Objective: From the line that holds "Outline stroma. Return masks as SVG." to the last line of the data, copy everything exactly; leave out all the rest.

Outline labeling records:
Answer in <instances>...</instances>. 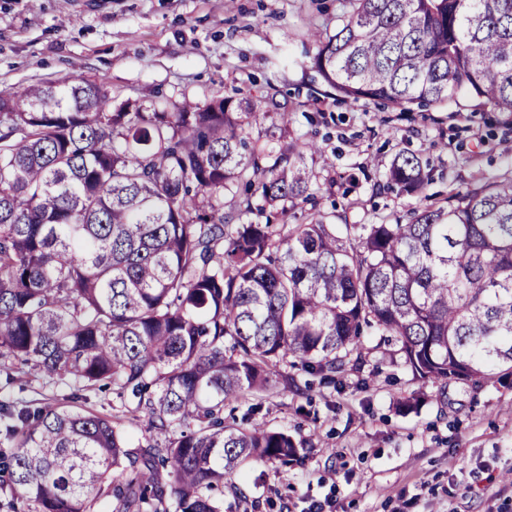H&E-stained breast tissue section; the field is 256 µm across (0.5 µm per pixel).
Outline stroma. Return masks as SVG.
I'll list each match as a JSON object with an SVG mask.
<instances>
[{
	"label": "stroma",
	"mask_w": 512,
	"mask_h": 512,
	"mask_svg": "<svg viewBox=\"0 0 512 512\" xmlns=\"http://www.w3.org/2000/svg\"><path fill=\"white\" fill-rule=\"evenodd\" d=\"M341 10L342 0H0V85L77 76L146 105L275 88L291 135L323 146L306 164L339 224H392L512 175V122L466 96L410 112L332 96L312 34ZM403 151L426 166L423 193L383 187ZM250 400L305 453L284 477L271 463L250 469L225 489L224 512H512V376L475 389L371 360L339 391L277 382Z\"/></svg>",
	"instance_id": "1"
}]
</instances>
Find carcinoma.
Here are the masks:
<instances>
[{"label": "carcinoma", "mask_w": 512, "mask_h": 512, "mask_svg": "<svg viewBox=\"0 0 512 512\" xmlns=\"http://www.w3.org/2000/svg\"><path fill=\"white\" fill-rule=\"evenodd\" d=\"M312 38L338 99L463 93L512 117V0H343ZM113 102L78 78L0 86V367L55 389L0 396V486L35 512H223L243 469L301 459L256 405L224 422L285 362L333 389L370 357L445 385L512 374V176L331 224L318 142L248 147L274 96ZM428 179L408 153L387 171L400 192ZM269 208L306 222L283 235ZM107 387L111 414L78 404ZM128 420L148 433L133 451Z\"/></svg>", "instance_id": "obj_1"}]
</instances>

Answer to the exercise:
Outline stroma. Return masks as SVG.
I'll list each match as a JSON object with an SVG mask.
<instances>
[{
	"label": "stroma",
	"mask_w": 512,
	"mask_h": 512,
	"mask_svg": "<svg viewBox=\"0 0 512 512\" xmlns=\"http://www.w3.org/2000/svg\"><path fill=\"white\" fill-rule=\"evenodd\" d=\"M341 10L342 0H0V85L77 76L146 105L275 88L291 135L323 146L306 164L339 224H392L512 175V122L466 96L410 112L332 96L312 34ZM403 151L426 166L423 193L383 187ZM250 400L305 453L284 477L271 463L250 469L225 489L224 512H512V376L475 389L371 360L339 391L277 382Z\"/></svg>",
	"instance_id": "1"
}]
</instances>
Find carcinoma.
Here are the masks:
<instances>
[{"label": "carcinoma", "mask_w": 512, "mask_h": 512, "mask_svg": "<svg viewBox=\"0 0 512 512\" xmlns=\"http://www.w3.org/2000/svg\"><path fill=\"white\" fill-rule=\"evenodd\" d=\"M312 38L338 99L463 93L512 117V0H343ZM113 102L78 78L0 86V367L55 389L0 396V486L35 512H223L243 469L301 459L256 405L224 422L285 362L333 389L370 357L445 385L512 374V176L331 224L318 142L248 147L274 96ZM428 179L408 153L387 171L400 192ZM269 208L306 222L283 235ZM107 387L111 414L78 404ZM128 420L148 433L133 451Z\"/></svg>", "instance_id": "obj_1"}]
</instances>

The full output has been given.